Below are entries. Copy exactly the lines running from the line that holds "none -> black brick D1:E1 level 2" to the line that holds "white cone C7 level 1 -> none", with both ends included.

++++ Data

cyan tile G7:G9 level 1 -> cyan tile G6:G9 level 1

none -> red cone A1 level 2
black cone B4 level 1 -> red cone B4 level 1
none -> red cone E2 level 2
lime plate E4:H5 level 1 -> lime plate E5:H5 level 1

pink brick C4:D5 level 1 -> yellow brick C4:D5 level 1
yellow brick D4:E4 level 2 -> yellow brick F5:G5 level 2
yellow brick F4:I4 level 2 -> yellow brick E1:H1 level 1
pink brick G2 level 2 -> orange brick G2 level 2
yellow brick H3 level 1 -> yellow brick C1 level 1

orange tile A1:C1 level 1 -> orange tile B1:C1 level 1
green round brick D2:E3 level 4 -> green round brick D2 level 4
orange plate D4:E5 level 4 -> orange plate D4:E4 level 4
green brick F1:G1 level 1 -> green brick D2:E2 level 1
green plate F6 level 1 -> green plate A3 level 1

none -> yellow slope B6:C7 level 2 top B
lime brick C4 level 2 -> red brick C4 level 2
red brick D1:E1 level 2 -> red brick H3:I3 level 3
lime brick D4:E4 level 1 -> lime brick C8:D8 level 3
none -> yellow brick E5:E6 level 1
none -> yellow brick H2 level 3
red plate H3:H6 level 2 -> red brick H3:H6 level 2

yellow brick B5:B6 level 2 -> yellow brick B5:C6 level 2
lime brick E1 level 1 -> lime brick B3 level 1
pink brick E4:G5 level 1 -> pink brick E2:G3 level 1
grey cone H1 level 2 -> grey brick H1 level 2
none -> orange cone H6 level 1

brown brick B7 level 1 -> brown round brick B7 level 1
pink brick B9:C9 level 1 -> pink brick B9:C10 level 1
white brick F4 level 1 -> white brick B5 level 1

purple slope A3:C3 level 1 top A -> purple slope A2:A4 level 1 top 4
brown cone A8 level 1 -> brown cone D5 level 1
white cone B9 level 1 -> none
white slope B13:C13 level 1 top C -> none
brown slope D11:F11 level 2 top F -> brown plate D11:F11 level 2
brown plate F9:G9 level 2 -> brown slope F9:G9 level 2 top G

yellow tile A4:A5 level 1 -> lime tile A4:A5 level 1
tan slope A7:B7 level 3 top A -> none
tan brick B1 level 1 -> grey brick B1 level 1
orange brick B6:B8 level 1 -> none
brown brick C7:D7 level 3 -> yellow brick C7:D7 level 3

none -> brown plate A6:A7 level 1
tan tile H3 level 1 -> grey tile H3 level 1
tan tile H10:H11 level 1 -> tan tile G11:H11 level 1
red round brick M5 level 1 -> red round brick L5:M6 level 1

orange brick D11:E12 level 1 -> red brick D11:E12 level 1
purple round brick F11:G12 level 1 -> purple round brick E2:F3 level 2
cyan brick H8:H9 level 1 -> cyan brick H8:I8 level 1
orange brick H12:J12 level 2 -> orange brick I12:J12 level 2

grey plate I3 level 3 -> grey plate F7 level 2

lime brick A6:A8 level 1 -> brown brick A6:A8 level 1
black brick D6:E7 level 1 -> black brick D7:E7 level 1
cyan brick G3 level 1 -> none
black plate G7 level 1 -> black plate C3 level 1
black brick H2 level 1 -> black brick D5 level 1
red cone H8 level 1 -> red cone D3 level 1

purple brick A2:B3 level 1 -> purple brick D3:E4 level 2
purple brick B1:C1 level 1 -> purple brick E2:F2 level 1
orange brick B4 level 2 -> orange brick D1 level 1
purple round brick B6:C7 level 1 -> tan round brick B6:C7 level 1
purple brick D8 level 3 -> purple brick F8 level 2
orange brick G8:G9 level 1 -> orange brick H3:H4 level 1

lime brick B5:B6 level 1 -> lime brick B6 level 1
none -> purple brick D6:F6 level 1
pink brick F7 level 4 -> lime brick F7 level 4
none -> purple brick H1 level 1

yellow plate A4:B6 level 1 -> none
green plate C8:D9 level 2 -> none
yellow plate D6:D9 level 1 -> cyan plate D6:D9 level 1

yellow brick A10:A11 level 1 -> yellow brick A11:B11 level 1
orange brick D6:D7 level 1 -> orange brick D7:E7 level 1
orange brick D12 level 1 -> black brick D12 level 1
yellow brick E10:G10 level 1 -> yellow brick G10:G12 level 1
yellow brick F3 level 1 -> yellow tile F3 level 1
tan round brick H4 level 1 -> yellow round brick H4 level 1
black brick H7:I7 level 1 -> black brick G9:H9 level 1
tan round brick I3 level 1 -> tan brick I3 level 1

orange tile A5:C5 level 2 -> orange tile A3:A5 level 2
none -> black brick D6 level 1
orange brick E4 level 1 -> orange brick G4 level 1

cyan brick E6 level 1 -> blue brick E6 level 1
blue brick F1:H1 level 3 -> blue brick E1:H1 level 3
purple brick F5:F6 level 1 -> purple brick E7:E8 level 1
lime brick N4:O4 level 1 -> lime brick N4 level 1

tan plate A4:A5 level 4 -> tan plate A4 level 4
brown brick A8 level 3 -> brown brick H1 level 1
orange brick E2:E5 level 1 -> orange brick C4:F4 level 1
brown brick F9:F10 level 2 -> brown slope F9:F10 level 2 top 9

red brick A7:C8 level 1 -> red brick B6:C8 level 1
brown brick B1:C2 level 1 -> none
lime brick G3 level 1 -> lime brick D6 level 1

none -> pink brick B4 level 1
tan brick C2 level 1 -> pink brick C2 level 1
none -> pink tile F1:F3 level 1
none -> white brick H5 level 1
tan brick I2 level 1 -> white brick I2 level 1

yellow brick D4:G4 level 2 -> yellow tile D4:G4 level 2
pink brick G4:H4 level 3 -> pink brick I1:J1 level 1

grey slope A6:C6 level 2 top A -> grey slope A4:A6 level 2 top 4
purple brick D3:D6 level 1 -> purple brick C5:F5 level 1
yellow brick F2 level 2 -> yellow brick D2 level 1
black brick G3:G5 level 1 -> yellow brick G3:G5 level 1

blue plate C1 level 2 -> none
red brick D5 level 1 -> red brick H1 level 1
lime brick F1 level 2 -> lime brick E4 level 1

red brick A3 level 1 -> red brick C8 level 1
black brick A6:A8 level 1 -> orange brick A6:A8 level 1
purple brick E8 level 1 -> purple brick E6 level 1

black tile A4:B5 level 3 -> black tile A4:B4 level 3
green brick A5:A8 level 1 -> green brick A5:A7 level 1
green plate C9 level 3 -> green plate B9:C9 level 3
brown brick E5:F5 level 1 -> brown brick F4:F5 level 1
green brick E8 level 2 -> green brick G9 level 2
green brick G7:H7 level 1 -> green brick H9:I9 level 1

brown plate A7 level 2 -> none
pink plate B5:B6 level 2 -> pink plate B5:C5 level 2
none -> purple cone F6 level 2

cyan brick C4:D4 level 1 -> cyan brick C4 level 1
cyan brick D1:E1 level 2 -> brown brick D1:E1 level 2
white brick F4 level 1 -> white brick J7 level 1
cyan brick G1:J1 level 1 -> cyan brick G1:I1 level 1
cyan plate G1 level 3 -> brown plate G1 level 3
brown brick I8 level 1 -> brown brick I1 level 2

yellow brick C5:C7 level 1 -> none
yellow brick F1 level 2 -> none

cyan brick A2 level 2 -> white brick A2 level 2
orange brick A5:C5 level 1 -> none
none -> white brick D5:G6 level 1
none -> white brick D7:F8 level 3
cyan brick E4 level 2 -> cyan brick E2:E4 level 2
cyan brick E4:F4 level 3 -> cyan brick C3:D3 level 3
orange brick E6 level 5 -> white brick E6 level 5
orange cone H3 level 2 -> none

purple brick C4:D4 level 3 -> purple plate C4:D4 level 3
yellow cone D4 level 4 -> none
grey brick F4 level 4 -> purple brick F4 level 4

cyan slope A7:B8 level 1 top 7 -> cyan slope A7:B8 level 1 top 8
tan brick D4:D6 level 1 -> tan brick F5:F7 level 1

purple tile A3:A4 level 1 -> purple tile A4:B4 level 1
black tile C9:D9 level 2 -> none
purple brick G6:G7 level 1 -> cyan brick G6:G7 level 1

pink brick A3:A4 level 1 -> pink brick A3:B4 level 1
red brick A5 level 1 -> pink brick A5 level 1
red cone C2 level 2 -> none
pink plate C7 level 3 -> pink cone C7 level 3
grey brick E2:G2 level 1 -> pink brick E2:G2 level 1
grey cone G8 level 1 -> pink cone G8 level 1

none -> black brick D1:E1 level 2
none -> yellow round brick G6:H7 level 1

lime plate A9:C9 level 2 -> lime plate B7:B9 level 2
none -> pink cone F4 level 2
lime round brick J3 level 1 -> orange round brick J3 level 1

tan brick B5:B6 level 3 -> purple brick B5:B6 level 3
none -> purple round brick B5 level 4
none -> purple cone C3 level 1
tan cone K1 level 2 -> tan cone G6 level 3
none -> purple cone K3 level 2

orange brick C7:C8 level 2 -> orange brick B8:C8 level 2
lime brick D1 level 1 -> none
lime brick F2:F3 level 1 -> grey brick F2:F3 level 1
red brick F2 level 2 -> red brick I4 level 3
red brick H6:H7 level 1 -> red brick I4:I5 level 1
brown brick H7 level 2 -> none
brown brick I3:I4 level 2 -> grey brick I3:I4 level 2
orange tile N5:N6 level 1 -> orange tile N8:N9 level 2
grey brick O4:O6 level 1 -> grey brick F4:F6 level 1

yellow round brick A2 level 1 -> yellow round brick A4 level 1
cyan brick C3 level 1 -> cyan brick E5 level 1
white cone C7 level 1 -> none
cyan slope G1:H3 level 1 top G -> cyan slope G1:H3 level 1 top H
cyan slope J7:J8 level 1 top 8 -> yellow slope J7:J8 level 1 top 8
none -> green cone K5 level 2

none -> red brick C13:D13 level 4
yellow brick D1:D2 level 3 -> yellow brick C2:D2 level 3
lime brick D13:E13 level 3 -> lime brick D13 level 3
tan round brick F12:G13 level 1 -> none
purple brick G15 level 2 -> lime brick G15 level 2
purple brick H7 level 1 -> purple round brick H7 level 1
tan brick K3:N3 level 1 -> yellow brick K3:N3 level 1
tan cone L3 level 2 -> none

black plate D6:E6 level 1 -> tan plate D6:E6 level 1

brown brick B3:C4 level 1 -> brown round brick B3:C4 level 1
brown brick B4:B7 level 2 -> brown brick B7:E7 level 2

++++++++

• [Your solution]:
none -> black brick D1:E1 level 2
none -> yellow round brick G6:H7 level 1

lime plate A9:C9 level 2 -> lime plate B7:B9 level 2
none -> pink cone F4 level 2
lime round brick J3 level 1 -> orange round brick J3 level 1

tan brick B5:B6 level 3 -> purple brick B5:B6 level 3
none -> purple round brick B5 level 4
none -> purple cone C3 level 1
tan cone K1 level 2 -> tan cone G6 level 3
none -> purple cone K3 level 2

orange brick C7:C8 level 2 -> orange brick B8:C8 level 2
lime brick D1 level 1 -> none
lime brick F2:F3 level 1 -> grey brick F2:F3 level 1
red brick F2 level 2 -> red brick I4 level 3
red brick H6:H7 level 1 -> red brick I4:I5 level 1
brown brick H7 level 2 -> none
brown brick I3:I4 level 2 -> grey brick I3:I4 level 2
orange tile N5:N6 level 1 -> orange tile N8:N9 level 2
grey brick O4:O6 level 1 -> grey brick F4:F6 level 1

yellow round brick A2 level 1 -> yellow round brick A4 level 1
cyan brick C3 level 1 -> cyan brick E5 level 1
white cone C7 level 1 -> none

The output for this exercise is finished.